• [Your task]:
Lines from the one containing "black circle: (752, 802) -> (386, 739), moved" through the last one in the data below: write them out word for word, and only them.

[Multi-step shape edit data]
»»

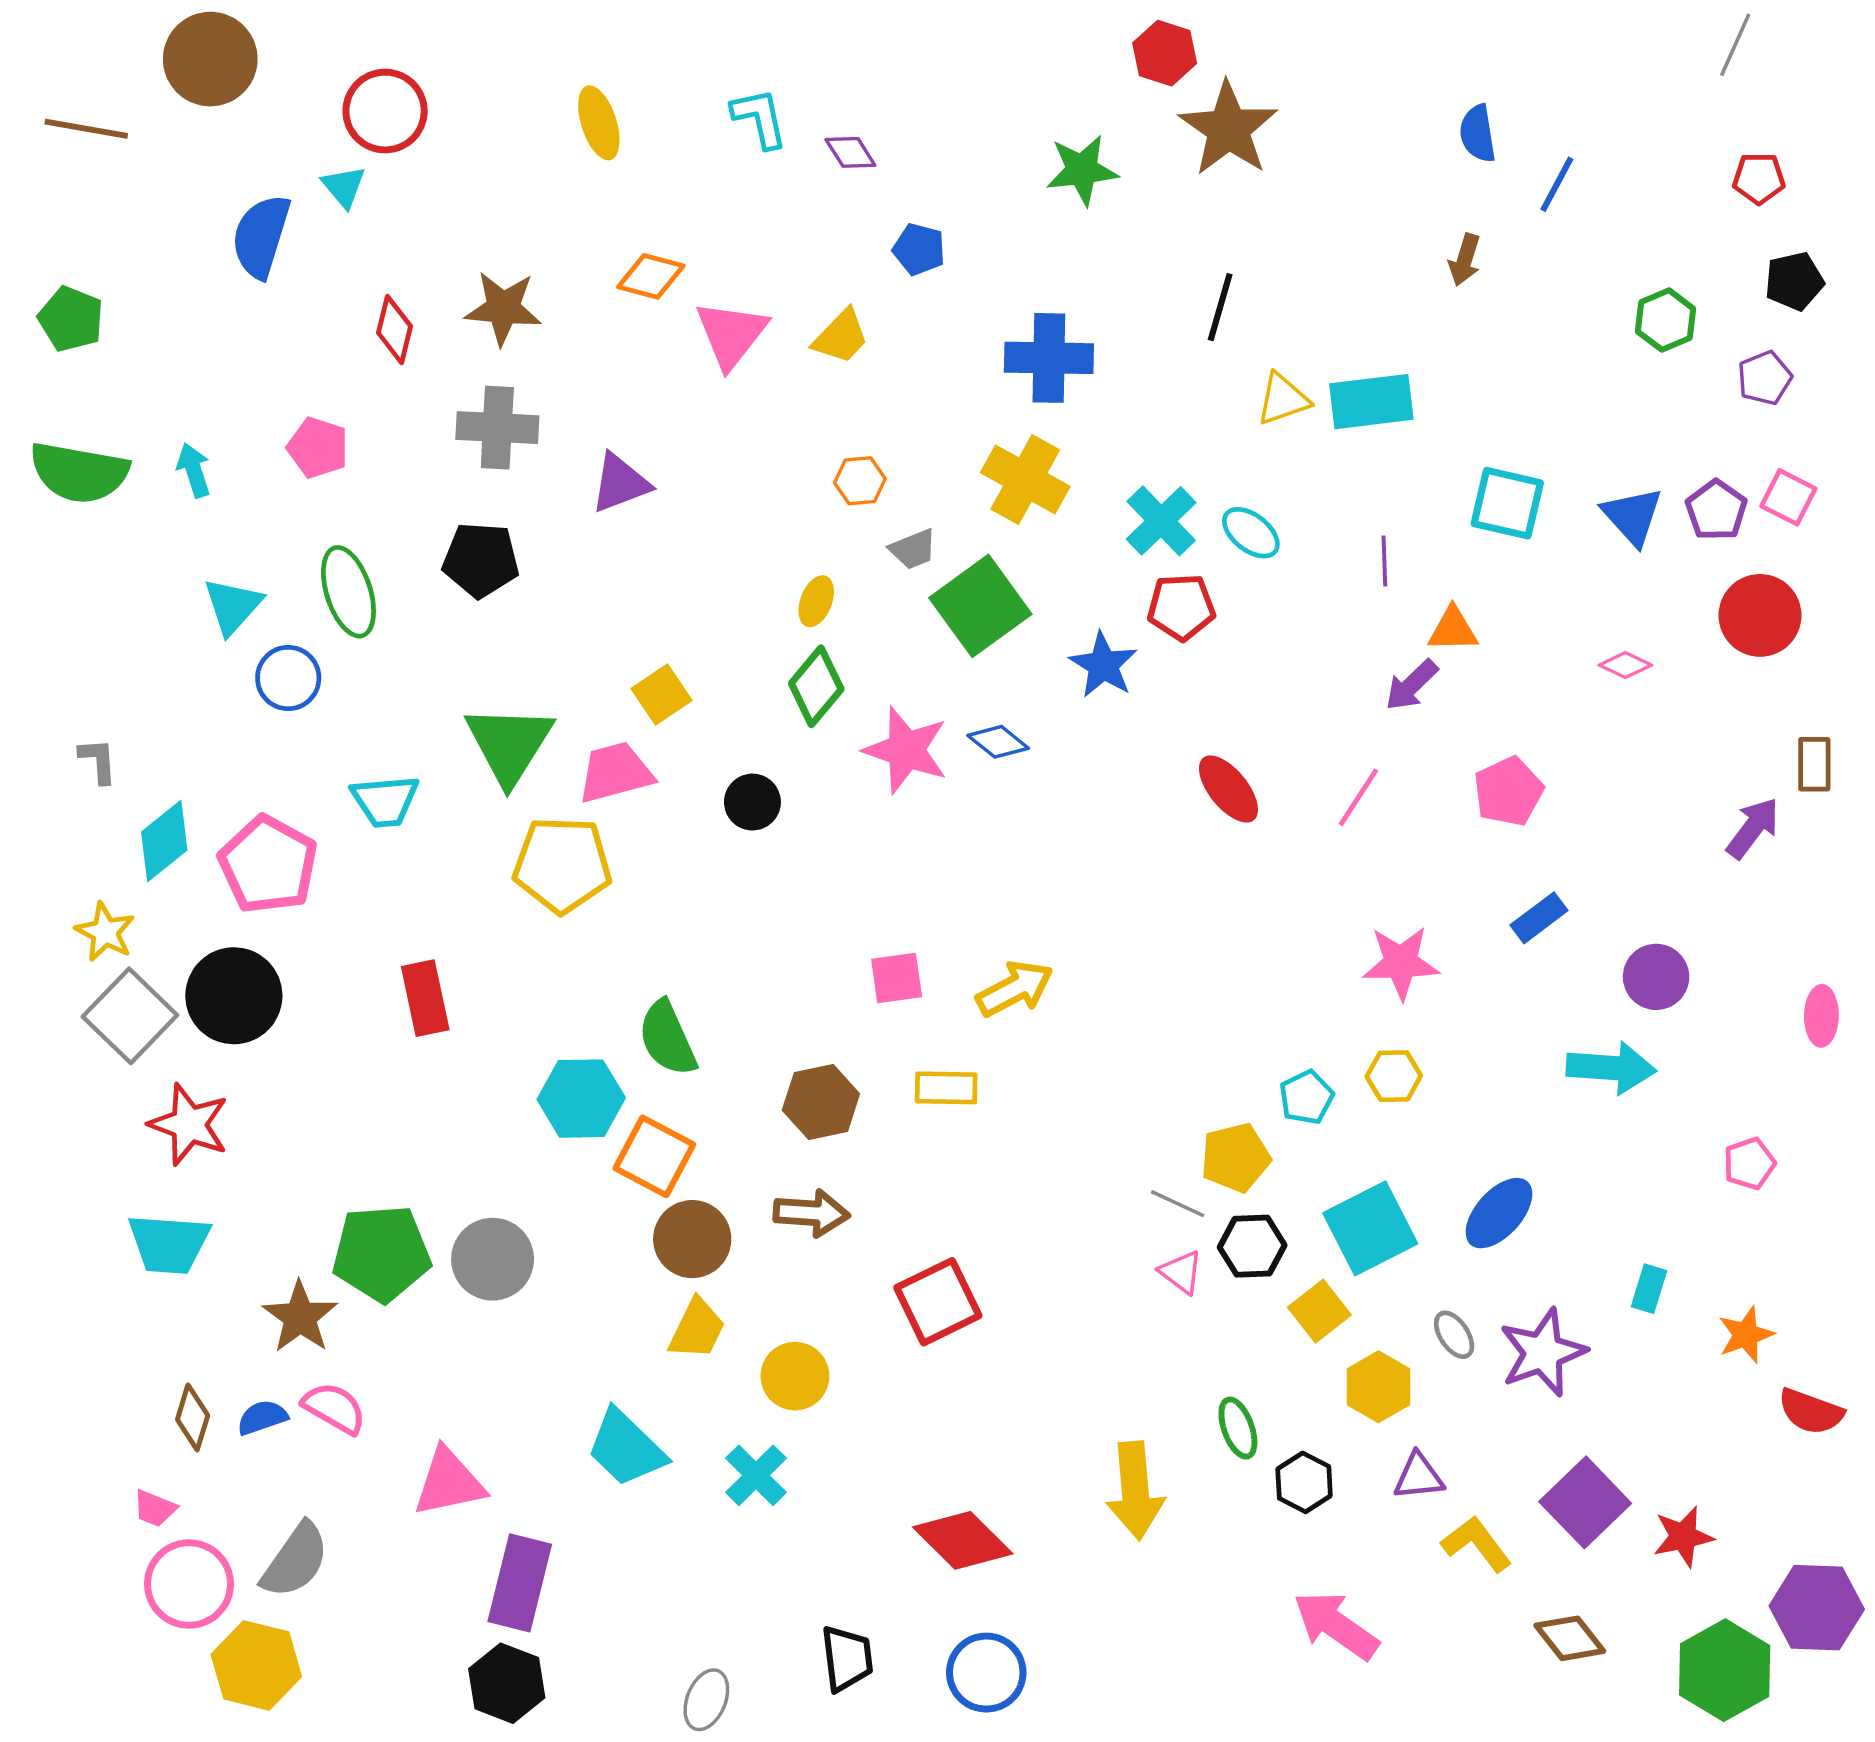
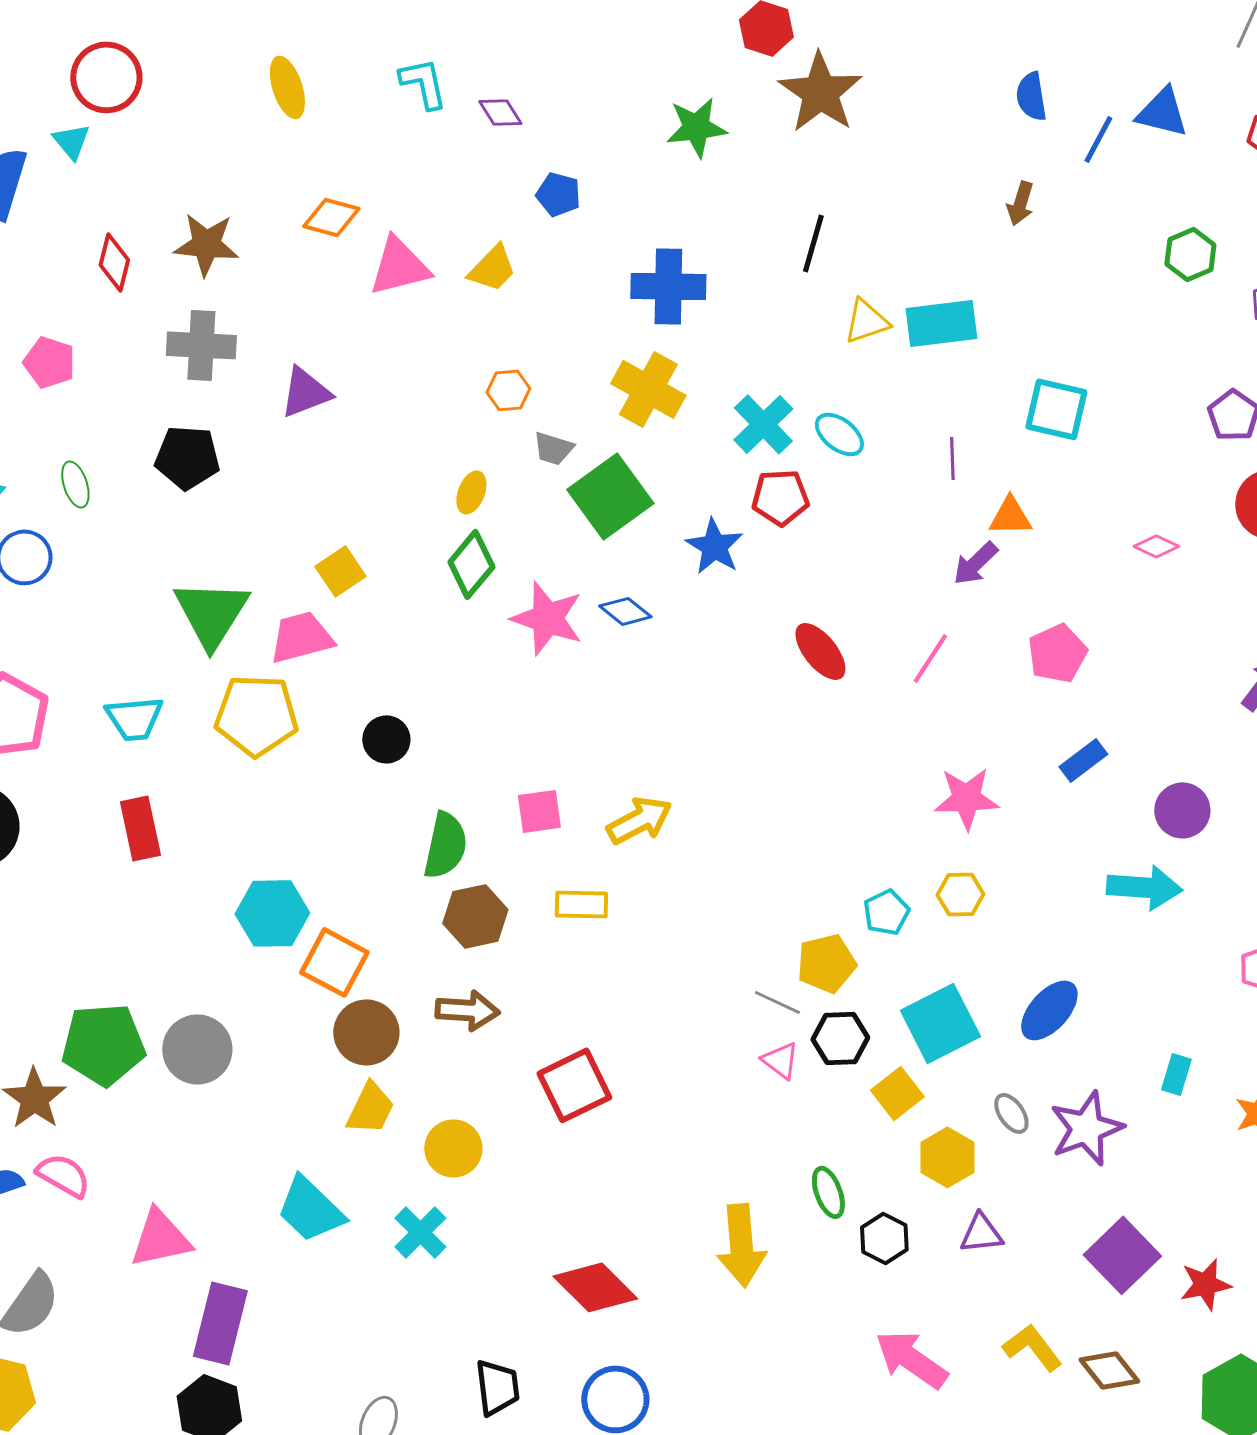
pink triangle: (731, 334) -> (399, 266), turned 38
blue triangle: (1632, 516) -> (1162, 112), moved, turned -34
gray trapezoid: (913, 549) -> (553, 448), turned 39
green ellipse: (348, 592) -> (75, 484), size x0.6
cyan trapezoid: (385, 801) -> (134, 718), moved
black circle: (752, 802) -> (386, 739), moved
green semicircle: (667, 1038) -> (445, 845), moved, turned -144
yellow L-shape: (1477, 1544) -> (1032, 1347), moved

««

• [Output for this task]:
black circle: (752, 802) -> (386, 739), moved
green semicircle: (667, 1038) -> (445, 845), moved, turned -144
yellow L-shape: (1477, 1544) -> (1032, 1347), moved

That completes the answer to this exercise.